[Structured diff data]
- - - - -
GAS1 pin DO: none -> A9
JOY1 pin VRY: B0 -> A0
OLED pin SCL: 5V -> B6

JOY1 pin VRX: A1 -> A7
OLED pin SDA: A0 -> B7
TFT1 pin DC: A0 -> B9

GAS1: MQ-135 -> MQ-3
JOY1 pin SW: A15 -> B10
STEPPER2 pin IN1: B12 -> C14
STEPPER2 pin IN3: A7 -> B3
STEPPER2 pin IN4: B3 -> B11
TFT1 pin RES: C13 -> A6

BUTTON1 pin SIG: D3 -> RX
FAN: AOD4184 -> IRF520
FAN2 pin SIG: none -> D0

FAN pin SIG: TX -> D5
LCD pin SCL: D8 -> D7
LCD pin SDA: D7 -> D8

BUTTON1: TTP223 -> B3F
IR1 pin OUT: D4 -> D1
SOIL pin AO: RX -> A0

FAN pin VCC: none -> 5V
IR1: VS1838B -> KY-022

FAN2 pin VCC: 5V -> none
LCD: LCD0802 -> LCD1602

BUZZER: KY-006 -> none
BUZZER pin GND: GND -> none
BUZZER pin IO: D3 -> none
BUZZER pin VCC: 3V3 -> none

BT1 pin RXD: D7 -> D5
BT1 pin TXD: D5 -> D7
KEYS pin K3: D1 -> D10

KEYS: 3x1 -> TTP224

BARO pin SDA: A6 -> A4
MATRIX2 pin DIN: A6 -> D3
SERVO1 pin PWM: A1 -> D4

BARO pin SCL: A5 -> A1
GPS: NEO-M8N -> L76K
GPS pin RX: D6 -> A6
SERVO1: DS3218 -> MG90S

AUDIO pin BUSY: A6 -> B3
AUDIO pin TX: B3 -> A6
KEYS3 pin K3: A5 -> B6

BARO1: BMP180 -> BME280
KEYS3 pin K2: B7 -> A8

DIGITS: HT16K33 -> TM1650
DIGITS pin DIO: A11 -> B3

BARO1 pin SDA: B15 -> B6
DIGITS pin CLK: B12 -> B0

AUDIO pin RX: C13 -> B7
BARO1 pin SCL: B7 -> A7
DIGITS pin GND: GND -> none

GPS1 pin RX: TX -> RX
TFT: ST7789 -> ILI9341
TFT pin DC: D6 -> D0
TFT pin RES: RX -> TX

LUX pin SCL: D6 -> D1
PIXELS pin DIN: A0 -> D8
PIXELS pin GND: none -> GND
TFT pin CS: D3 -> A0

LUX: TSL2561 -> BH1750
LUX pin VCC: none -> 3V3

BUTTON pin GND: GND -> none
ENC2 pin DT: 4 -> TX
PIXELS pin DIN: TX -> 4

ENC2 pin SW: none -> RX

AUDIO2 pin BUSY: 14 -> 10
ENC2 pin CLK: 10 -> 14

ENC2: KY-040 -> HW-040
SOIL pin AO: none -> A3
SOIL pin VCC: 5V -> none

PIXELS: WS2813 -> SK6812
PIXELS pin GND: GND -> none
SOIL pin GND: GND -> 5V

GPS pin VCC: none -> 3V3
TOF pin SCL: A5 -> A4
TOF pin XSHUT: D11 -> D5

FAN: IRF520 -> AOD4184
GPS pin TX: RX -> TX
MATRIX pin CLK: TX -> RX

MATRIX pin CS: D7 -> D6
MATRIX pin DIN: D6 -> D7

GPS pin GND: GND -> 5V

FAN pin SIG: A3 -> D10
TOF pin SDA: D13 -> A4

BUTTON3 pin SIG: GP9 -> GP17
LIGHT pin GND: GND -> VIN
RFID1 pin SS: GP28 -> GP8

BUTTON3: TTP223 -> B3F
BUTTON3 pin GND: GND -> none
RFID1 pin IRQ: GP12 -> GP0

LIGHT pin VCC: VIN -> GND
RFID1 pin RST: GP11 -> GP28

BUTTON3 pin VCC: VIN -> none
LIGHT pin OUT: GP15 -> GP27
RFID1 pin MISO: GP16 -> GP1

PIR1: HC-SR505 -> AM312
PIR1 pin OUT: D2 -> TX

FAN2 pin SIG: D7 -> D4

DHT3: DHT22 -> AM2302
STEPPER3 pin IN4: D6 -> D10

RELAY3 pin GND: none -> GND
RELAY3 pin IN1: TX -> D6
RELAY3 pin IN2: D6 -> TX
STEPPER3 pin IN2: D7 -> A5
- - - - -
[About this task] All of the data above is to be given again, word for word.

[Solution for this task]
GAS1 pin DO: none -> A9
JOY1 pin VRY: B0 -> A0
OLED pin SCL: 5V -> B6

JOY1 pin VRX: A1 -> A7
OLED pin SDA: A0 -> B7
TFT1 pin DC: A0 -> B9

GAS1: MQ-135 -> MQ-3
JOY1 pin SW: A15 -> B10
STEPPER2 pin IN1: B12 -> C14
STEPPER2 pin IN3: A7 -> B3
STEPPER2 pin IN4: B3 -> B11
TFT1 pin RES: C13 -> A6

BUTTON1 pin SIG: D3 -> RX
FAN: AOD4184 -> IRF520
FAN2 pin SIG: none -> D0

FAN pin SIG: TX -> D5
LCD pin SCL: D8 -> D7
LCD pin SDA: D7 -> D8

BUTTON1: TTP223 -> B3F
IR1 pin OUT: D4 -> D1
SOIL pin AO: RX -> A0

FAN pin VCC: none -> 5V
IR1: VS1838B -> KY-022

FAN2 pin VCC: 5V -> none
LCD: LCD0802 -> LCD1602

BUZZER: KY-006 -> none
BUZZER pin GND: GND -> none
BUZZER pin IO: D3 -> none
BUZZER pin VCC: 3V3 -> none

BT1 pin RXD: D7 -> D5
BT1 pin TXD: D5 -> D7
KEYS pin K3: D1 -> D10

KEYS: 3x1 -> TTP224

BARO pin SDA: A6 -> A4
MATRIX2 pin DIN: A6 -> D3
SERVO1 pin PWM: A1 -> D4

BARO pin SCL: A5 -> A1
GPS: NEO-M8N -> L76K
GPS pin RX: D6 -> A6
SERVO1: DS3218 -> MG90S

AUDIO pin BUSY: A6 -> B3
AUDIO pin TX: B3 -> A6
KEYS3 pin K3: A5 -> B6

BARO1: BMP180 -> BME280
KEYS3 pin K2: B7 -> A8

DIGITS: HT16K33 -> TM1650
DIGITS pin DIO: A11 -> B3

BARO1 pin SDA: B15 -> B6
DIGITS pin CLK: B12 -> B0

AUDIO pin RX: C13 -> B7
BARO1 pin SCL: B7 -> A7
DIGITS pin GND: GND -> none

GPS1 pin RX: TX -> RX
TFT: ST7789 -> ILI9341
TFT pin DC: D6 -> D0
TFT pin RES: RX -> TX

LUX pin SCL: D6 -> D1
PIXELS pin DIN: A0 -> D8
PIXELS pin GND: none -> GND
TFT pin CS: D3 -> A0

LUX: TSL2561 -> BH1750
LUX pin VCC: none -> 3V3

BUTTON pin GND: GND -> none
ENC2 pin DT: 4 -> TX
PIXELS pin DIN: TX -> 4

ENC2 pin SW: none -> RX

AUDIO2 pin BUSY: 14 -> 10
ENC2 pin CLK: 10 -> 14

ENC2: KY-040 -> HW-040
SOIL pin AO: none -> A3
SOIL pin VCC: 5V -> none

PIXELS: WS2813 -> SK6812
PIXELS pin GND: GND -> none
SOIL pin GND: GND -> 5V

GPS pin VCC: none -> 3V3
TOF pin SCL: A5 -> A4
TOF pin XSHUT: D11 -> D5

FAN: IRF520 -> AOD4184
GPS pin TX: RX -> TX
MATRIX pin CLK: TX -> RX

MATRIX pin CS: D7 -> D6
MATRIX pin DIN: D6 -> D7

GPS pin GND: GND -> 5V

FAN pin SIG: A3 -> D10
TOF pin SDA: D13 -> A4

BUTTON3 pin SIG: GP9 -> GP17
LIGHT pin GND: GND -> VIN
RFID1 pin SS: GP28 -> GP8

BUTTON3: TTP223 -> B3F
BUTTON3 pin GND: GND -> none
RFID1 pin IRQ: GP12 -> GP0

LIGHT pin VCC: VIN -> GND
RFID1 pin RST: GP11 -> GP28

BUTTON3 pin VCC: VIN -> none
LIGHT pin OUT: GP15 -> GP27
RFID1 pin MISO: GP16 -> GP1

PIR1: HC-SR505 -> AM312
PIR1 pin OUT: D2 -> TX

FAN2 pin SIG: D7 -> D4

DHT3: DHT22 -> AM2302
STEPPER3 pin IN4: D6 -> D10

RELAY3 pin GND: none -> GND
RELAY3 pin IN1: TX -> D6
RELAY3 pin IN2: D6 -> TX
STEPPER3 pin IN2: D7 -> A5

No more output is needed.